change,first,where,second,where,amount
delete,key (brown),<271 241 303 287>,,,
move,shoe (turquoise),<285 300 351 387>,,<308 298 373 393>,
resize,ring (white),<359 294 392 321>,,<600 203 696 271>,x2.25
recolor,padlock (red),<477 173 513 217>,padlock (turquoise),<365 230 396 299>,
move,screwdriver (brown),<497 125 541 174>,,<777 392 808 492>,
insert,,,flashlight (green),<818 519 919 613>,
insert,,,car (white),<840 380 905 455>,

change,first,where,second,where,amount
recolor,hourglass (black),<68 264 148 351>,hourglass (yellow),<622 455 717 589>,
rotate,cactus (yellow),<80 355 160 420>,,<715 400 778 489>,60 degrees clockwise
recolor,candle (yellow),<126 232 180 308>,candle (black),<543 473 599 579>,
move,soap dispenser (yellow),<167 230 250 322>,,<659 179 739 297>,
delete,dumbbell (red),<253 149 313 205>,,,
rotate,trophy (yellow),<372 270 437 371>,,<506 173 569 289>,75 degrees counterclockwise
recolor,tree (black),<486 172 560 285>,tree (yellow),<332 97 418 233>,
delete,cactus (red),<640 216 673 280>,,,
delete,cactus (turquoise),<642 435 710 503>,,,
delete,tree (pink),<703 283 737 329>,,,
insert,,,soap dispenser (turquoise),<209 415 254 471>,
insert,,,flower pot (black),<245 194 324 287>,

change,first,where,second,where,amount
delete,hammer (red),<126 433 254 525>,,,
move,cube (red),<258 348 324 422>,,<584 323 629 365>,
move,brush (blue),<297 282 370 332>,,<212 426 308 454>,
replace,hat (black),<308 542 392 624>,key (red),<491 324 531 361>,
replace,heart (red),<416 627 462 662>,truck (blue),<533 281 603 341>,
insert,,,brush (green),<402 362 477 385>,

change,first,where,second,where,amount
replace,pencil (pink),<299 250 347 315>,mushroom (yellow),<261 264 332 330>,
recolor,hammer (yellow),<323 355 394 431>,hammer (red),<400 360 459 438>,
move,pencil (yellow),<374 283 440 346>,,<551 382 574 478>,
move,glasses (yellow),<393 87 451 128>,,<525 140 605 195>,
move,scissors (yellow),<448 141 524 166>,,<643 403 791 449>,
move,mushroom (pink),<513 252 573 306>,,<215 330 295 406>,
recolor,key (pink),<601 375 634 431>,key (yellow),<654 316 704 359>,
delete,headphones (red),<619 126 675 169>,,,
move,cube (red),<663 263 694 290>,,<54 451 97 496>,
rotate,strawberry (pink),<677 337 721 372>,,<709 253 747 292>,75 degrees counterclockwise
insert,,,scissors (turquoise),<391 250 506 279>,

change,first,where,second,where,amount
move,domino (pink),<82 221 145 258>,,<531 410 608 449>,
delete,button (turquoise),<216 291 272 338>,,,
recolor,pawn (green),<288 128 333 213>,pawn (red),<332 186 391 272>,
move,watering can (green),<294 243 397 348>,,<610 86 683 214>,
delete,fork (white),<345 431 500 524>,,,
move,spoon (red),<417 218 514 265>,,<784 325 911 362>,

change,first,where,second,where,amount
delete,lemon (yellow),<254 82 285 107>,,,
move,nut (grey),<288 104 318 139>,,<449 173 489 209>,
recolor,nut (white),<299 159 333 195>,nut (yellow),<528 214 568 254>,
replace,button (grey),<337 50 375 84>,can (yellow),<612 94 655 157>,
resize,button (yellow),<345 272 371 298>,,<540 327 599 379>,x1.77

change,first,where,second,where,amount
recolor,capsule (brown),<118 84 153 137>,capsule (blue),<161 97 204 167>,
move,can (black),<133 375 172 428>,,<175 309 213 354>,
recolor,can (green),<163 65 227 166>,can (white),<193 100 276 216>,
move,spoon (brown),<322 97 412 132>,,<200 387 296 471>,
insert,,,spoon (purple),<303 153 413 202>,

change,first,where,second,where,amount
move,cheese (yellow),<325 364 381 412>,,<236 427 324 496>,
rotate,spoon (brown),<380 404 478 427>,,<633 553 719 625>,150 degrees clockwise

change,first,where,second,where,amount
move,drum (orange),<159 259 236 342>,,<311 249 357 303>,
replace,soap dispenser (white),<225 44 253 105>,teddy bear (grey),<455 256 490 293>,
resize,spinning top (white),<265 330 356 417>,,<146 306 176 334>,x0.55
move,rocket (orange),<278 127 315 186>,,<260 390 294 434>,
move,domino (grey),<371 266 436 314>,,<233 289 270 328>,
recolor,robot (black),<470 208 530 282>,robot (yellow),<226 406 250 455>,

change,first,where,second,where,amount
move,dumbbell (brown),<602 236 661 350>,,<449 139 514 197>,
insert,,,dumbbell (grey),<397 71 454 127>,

**Required action:** Working from the records above, write out verbatim only the lines from the line containing "move,screwdriver (brown),<497 125" through the line containing "insert,,,flashlight (green),<818 519".

**Solution to the problem:**
move,screwdriver (brown),<497 125 541 174>,,<777 392 808 492>,
insert,,,flashlight (green),<818 519 919 613>,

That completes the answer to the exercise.